Problem to work on:
Set down, unchanged, every line of the listing below, starting with the line that contains "prolonged [521, 158]" and ending with the listing's last line.

————

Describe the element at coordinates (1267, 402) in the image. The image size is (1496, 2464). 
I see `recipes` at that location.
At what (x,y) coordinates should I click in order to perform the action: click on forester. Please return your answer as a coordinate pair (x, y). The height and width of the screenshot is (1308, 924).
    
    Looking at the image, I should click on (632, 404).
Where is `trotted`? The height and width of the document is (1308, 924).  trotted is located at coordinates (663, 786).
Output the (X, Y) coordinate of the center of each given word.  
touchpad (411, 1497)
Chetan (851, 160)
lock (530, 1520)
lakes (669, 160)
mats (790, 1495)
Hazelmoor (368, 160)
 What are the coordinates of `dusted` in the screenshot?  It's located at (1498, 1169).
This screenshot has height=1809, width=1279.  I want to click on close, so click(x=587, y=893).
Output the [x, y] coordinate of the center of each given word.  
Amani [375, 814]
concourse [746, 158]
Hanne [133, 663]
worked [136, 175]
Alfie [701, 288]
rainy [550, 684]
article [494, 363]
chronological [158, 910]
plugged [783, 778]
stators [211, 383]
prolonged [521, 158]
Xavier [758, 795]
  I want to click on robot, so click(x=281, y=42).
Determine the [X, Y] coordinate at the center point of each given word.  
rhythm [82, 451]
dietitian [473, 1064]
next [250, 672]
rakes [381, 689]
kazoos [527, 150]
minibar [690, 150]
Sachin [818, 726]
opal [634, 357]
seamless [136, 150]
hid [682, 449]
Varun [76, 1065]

————

Finished task:
prolonged [521, 158]
Xavier [758, 795]
  I want to click on robot, so click(x=281, y=42).
Determine the [X, Y] coordinate at the center point of each given word.  
rhythm [82, 451]
dietitian [473, 1064]
next [250, 672]
rakes [381, 689]
kazoos [527, 150]
minibar [690, 150]
Sachin [818, 726]
opal [634, 357]
seamless [136, 150]
hid [682, 449]
Varun [76, 1065]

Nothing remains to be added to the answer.